WORK TO COMPLETE — Go through the records and count every line that holds "none". Only the number belongs in the reply.

EXTRACTED ENTRIES —
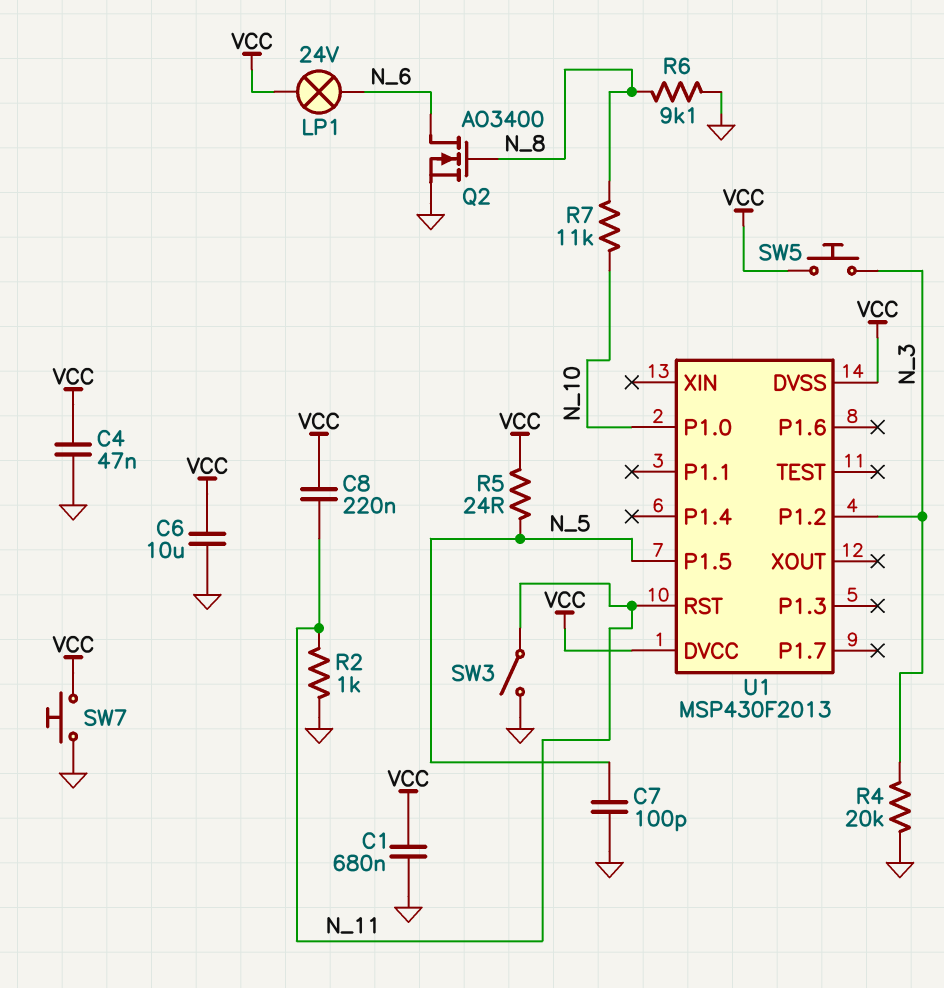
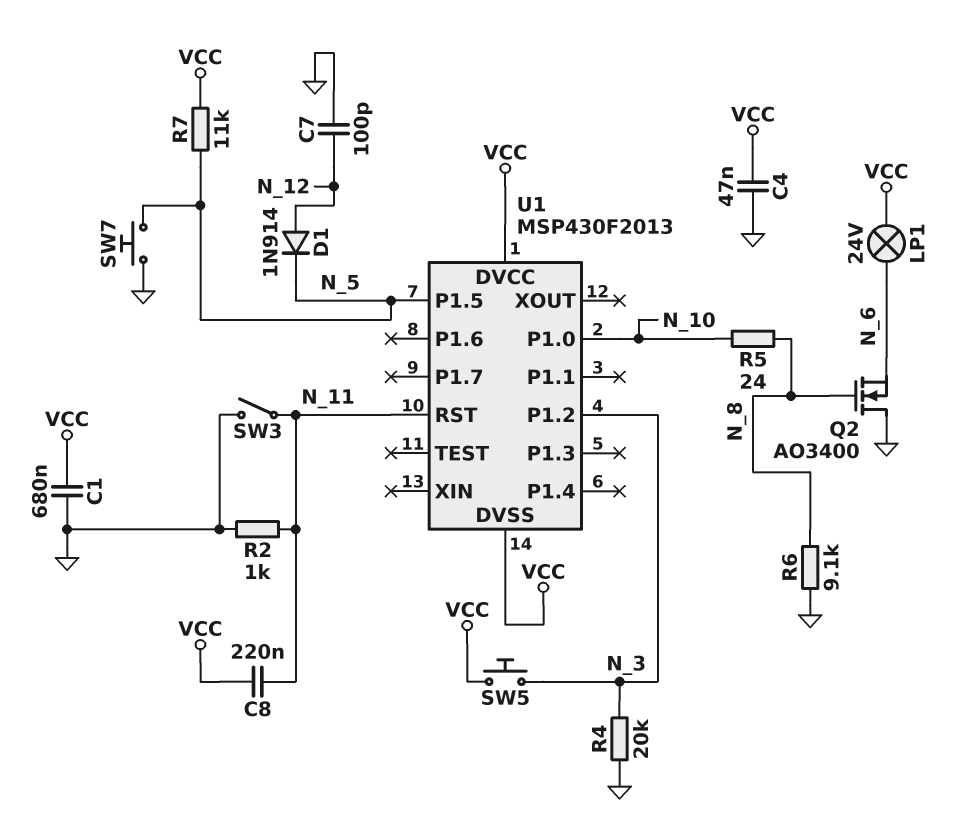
C6: 10uF (GND, VCC) -> none
C7: 100pF (GND, N_5) -> 100pF (GND, N_12)
D1: none -> diode 1N914 (A N_12, K N_5)
Q2: NMOS AO3400 (G N_8, D N_6, S GND) -> NMOS AO3400 (G N_8, D GND, S N_6)
R5: 24 (N_5, VCC) -> 24 (N_8, N_10)
R7: 11k (N_8, N_10) -> 11k (N_5, VCC)
SW7: button (GND, VCC) -> button (GND, N_5)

OUTPUT OF THE TASK — 2